→ THE PROBLEM: Across all entries below, how many lines include "white"? Answer with the number alone.

→ PROVIDED DATA:
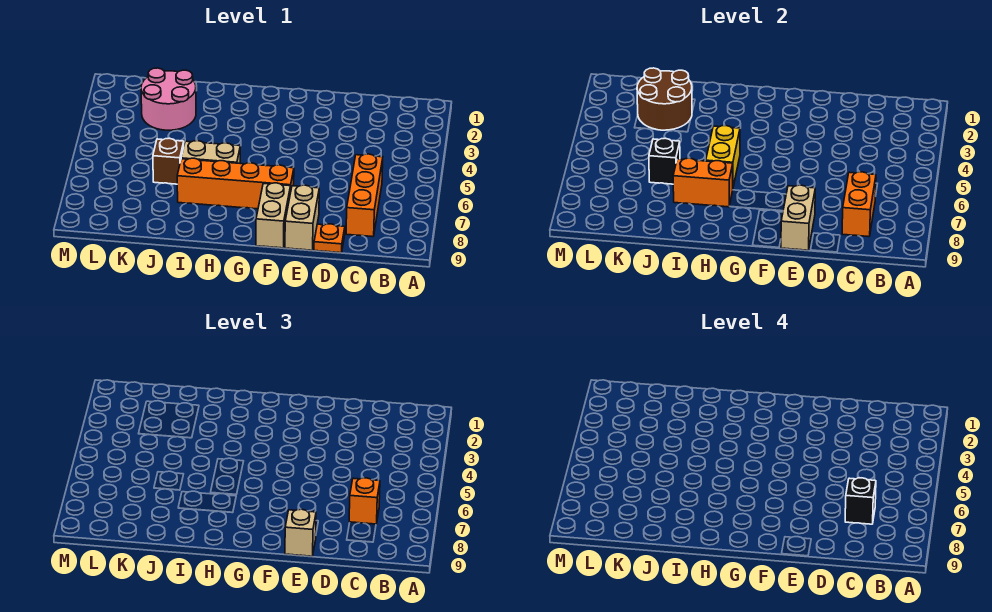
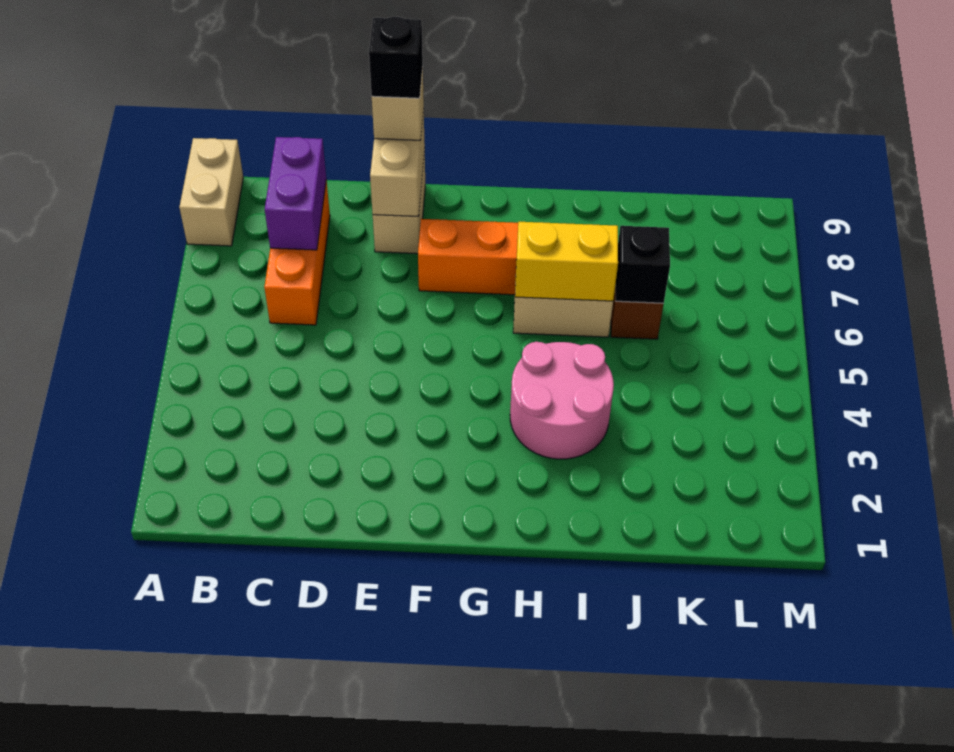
orange brick C7:C8 level 2 -> purple brick C7:C8 level 2
orange brick C7 level 3 -> none
black brick C7 level 4 -> black brick E9 level 4
orange plate D9 level 1 -> none
tan brick F8:F9 level 1 -> tan brick A8:A9 level 1
yellow brick H5:H6 level 2 -> yellow brick H6:I6 level 2
orange brick H7:I7 level 2 -> none
pink round brick J2:K3 level 1 -> pink round brick H3:I4 level 1
brown round brick J2:K3 level 2 -> none

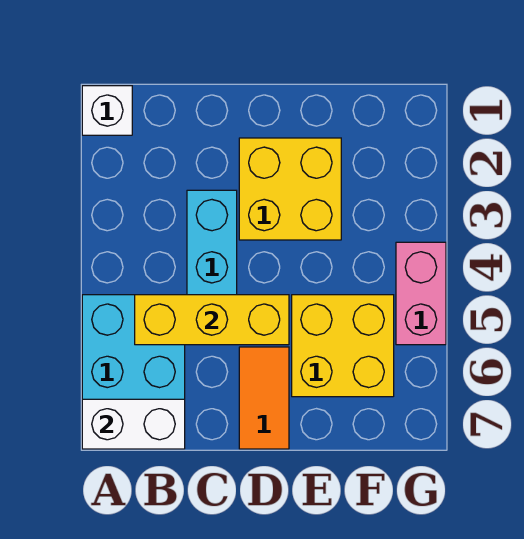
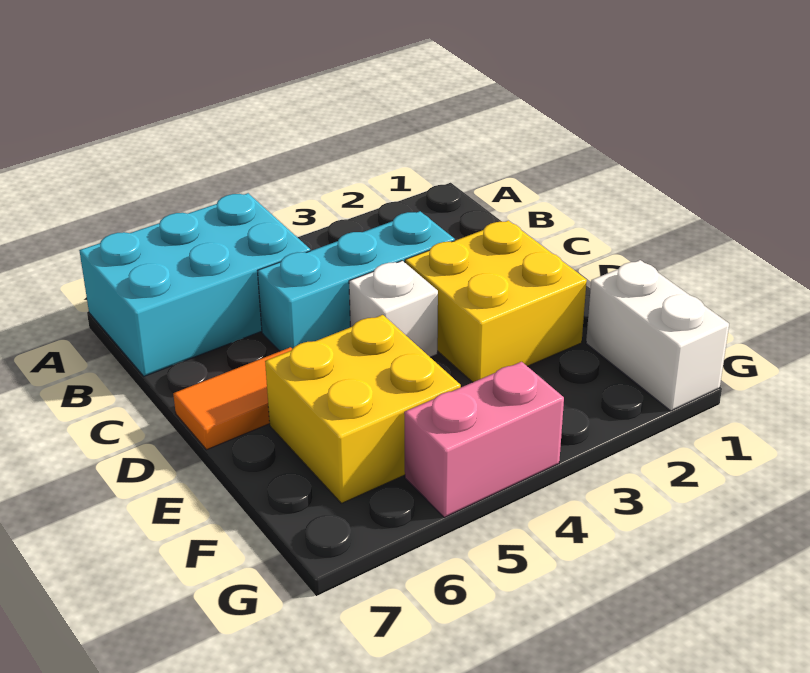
white brick A1 level 1 -> white brick D4 level 1
white brick A7:B7 level 2 -> white brick F1:G1 level 1
yellow brick B5:D5 level 2 -> none

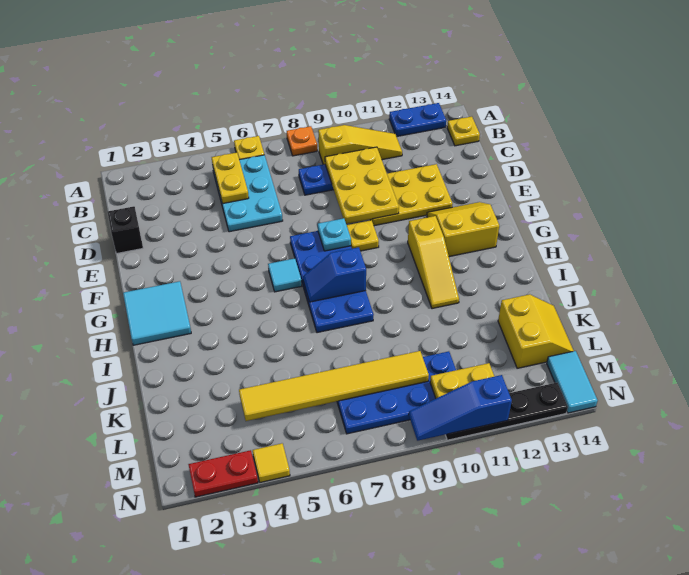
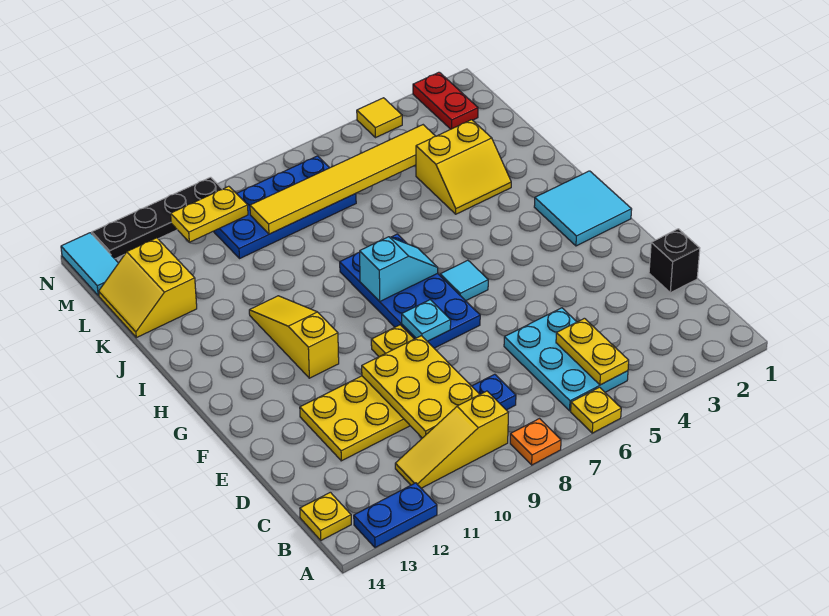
yellow slope F12:G13 level 1 top G -> yellow slope J3:K4 level 1 top K
blue slope H7:H8 level 2 top 8 -> cyan slope H7:H8 level 2 top 8
red plate N2:N3 level 1 -> red plate M2:N2 level 1
blue slope N9:N11 level 2 top 11 -> none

→ WRITTEN ANSWER: 2